[Content revision data]
◆ ◆ ◆ ◆ ◆ ◆ ◆

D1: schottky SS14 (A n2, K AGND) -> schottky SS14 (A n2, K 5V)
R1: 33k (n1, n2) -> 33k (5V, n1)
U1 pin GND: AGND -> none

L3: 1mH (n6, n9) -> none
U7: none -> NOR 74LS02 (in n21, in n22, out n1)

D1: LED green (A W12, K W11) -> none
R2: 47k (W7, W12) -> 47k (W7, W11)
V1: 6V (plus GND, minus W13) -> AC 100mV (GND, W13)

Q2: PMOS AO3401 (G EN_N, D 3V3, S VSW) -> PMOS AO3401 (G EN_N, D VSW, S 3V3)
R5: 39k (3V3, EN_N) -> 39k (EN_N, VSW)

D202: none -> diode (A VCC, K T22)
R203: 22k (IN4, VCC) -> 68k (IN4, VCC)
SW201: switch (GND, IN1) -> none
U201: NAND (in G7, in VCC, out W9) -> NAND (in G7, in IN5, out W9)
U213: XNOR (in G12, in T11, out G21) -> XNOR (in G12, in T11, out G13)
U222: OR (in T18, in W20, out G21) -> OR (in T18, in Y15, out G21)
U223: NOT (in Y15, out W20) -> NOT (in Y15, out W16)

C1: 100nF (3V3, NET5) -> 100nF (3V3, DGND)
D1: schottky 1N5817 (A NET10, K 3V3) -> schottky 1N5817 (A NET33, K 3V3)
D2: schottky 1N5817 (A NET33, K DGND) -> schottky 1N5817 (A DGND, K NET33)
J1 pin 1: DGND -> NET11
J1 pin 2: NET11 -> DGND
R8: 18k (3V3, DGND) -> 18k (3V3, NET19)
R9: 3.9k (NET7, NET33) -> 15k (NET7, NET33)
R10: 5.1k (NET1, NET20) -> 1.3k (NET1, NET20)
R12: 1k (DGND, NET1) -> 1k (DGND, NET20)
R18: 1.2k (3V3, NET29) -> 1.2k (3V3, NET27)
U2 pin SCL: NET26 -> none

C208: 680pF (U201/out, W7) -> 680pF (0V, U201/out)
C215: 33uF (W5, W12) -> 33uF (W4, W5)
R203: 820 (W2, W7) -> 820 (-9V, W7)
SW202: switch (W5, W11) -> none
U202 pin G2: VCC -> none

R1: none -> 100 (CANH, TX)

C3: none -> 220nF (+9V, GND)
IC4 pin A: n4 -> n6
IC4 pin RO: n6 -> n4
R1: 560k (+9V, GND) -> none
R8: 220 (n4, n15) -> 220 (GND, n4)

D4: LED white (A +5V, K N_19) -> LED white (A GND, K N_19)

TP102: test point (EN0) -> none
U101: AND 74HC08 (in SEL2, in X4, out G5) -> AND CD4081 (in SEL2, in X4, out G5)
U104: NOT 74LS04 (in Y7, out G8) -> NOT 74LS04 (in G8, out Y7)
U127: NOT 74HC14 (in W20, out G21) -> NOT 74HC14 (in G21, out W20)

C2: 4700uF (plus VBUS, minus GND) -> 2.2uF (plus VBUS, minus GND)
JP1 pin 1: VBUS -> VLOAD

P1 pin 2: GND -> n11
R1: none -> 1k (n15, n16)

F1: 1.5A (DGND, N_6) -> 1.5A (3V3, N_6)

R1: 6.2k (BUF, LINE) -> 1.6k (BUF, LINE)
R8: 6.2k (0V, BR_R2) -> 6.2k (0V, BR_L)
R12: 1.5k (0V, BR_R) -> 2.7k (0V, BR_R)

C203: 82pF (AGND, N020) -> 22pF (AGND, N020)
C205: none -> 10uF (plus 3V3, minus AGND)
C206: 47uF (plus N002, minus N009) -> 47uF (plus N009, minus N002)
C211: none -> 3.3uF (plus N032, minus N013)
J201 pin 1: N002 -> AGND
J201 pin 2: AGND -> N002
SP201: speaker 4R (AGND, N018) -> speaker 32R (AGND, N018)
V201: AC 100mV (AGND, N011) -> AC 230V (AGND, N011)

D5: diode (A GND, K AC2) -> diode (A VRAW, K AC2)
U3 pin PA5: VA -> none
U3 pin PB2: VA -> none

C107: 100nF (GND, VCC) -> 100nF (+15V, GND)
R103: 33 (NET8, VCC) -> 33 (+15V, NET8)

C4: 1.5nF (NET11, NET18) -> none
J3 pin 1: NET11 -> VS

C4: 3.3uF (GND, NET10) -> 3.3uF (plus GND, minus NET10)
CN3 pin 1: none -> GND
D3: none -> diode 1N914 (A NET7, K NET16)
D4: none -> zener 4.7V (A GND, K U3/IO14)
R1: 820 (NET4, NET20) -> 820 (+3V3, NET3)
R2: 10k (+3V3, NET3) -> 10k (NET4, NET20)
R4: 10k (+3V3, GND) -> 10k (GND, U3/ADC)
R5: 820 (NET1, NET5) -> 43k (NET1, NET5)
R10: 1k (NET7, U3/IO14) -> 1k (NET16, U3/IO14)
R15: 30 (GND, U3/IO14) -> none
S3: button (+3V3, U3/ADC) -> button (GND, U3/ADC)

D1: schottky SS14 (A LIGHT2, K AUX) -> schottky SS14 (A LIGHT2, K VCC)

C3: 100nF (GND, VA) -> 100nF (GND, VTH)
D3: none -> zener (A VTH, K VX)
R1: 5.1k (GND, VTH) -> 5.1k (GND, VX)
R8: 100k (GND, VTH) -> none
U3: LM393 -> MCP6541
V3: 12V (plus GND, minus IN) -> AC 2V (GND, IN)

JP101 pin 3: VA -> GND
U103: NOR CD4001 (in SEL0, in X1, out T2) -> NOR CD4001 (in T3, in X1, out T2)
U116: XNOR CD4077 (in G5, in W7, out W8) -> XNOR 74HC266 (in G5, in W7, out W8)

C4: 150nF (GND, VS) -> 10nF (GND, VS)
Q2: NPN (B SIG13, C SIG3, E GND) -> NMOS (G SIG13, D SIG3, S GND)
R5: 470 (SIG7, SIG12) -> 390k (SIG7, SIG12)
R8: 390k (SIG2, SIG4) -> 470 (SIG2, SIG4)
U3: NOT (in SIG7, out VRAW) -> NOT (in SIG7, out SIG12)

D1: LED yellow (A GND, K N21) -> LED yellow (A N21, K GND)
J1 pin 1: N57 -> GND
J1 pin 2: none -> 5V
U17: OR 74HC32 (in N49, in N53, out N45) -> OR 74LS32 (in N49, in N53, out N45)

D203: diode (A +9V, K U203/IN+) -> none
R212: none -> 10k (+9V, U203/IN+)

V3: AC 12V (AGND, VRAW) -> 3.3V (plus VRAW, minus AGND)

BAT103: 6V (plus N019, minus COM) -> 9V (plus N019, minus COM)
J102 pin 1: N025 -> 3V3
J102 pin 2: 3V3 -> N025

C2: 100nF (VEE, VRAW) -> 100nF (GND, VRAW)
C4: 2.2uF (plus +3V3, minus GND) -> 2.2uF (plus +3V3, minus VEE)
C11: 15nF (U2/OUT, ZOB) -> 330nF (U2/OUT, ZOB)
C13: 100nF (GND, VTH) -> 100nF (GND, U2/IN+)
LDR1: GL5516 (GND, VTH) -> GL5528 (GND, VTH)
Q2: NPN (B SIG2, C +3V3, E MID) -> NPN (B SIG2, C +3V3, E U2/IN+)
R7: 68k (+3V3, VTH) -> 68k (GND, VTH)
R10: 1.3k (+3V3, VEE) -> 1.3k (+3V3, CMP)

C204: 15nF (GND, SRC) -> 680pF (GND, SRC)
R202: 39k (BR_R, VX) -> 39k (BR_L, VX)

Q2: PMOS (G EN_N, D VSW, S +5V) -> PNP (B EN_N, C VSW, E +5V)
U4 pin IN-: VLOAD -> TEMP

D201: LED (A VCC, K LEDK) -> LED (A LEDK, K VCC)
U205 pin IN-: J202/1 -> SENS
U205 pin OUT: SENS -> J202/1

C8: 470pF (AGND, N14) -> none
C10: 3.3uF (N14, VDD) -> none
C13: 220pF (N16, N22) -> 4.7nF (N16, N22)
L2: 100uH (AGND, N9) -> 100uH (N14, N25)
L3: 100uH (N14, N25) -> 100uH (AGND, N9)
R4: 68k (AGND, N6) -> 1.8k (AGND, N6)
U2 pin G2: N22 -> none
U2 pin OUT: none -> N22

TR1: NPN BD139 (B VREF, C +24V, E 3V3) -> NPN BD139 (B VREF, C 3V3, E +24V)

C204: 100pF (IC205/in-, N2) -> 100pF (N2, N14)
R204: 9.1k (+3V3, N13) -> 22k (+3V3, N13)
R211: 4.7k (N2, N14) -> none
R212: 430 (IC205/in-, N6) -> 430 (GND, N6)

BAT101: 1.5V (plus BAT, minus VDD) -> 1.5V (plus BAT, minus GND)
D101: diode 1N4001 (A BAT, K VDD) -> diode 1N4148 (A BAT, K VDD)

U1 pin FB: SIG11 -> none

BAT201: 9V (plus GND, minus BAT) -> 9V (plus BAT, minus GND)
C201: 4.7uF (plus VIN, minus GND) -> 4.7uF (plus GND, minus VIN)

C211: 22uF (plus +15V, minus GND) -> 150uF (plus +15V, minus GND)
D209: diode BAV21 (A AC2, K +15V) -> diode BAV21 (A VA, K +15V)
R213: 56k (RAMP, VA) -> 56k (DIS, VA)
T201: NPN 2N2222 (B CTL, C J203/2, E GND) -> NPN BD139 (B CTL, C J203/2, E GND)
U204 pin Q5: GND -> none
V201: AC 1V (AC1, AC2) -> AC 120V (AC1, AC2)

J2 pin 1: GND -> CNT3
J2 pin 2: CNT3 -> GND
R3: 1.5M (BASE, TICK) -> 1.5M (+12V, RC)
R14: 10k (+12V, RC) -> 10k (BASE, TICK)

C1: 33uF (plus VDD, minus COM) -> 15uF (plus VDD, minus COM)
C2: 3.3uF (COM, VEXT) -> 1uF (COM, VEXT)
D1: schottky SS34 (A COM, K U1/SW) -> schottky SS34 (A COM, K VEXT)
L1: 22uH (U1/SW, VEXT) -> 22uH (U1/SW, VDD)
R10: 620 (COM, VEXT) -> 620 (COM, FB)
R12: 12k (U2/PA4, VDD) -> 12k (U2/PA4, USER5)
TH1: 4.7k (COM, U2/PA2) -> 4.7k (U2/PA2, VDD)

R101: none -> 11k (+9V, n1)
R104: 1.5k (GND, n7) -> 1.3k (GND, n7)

◆ ◆ ◆ ◆ ◆ ◆ ◆

DIRECTIONS FOR THIS TASK:
Read through the entries above, and wherever a line holds the string "BASE", copy it.

TASK OUTPUT:
R3: 1.5M (BASE, TICK) -> 1.5M (+12V, RC)
R14: 10k (+12V, RC) -> 10k (BASE, TICK)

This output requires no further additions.